Once the images are set aside, output the listing exactly as it stands.

■ AVAILABLE DATA ■
--- START ---

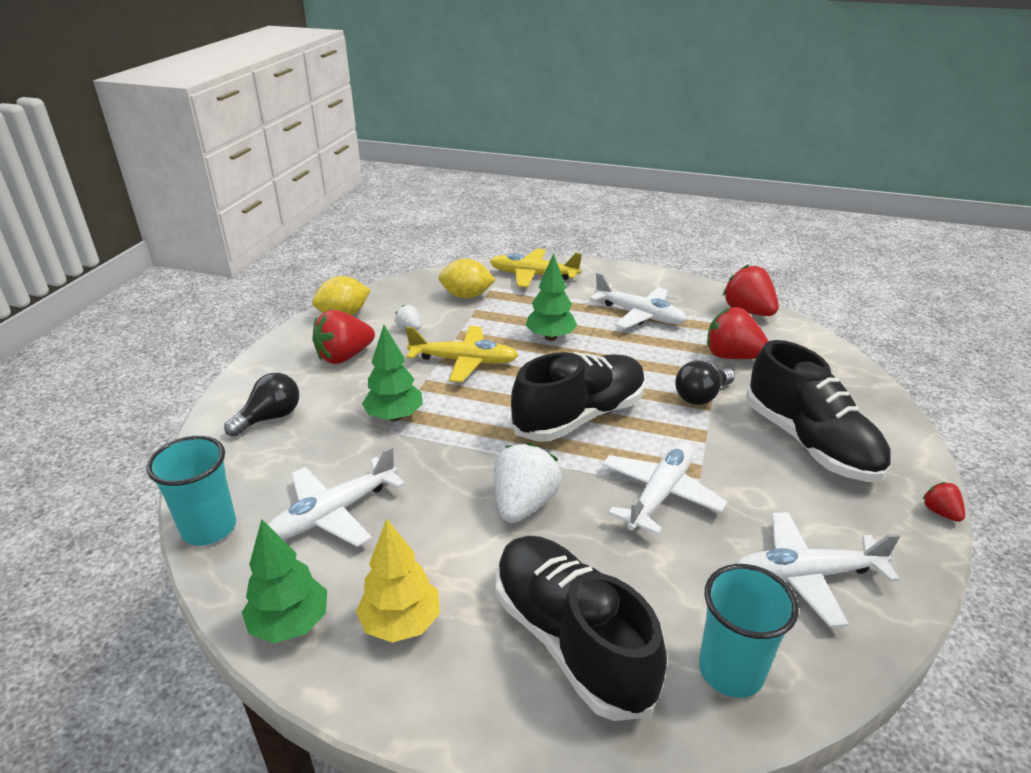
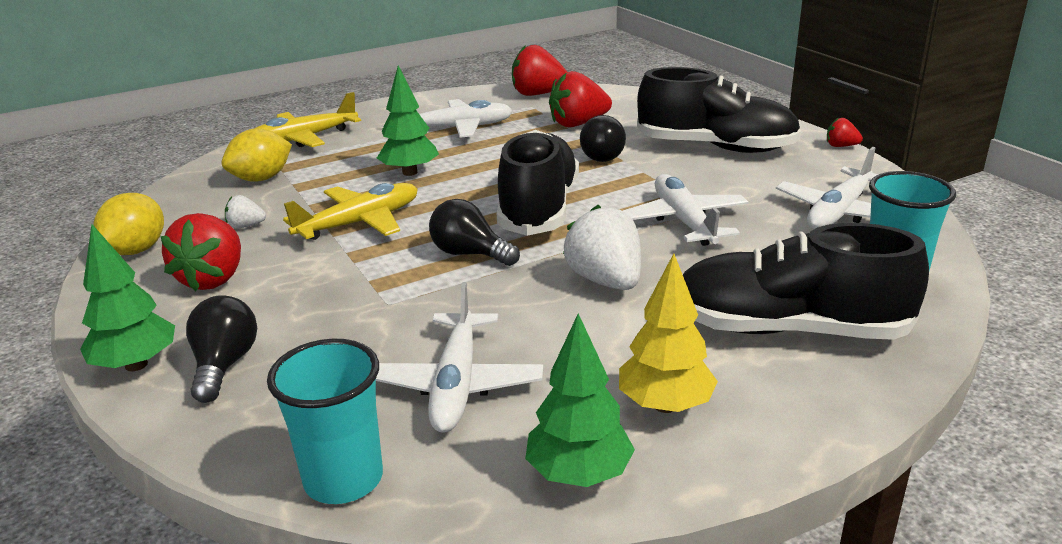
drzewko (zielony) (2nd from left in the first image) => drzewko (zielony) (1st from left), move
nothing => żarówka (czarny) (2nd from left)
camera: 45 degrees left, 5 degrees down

--- END ---

■ WRITTEN SOLUTION ■
drzewko (zielony) (2nd from left in the first image) => drzewko (zielony) (1st from left), move
nothing => żarówka (czarny) (2nd from left)
camera: 45 degrees left, 5 degrees down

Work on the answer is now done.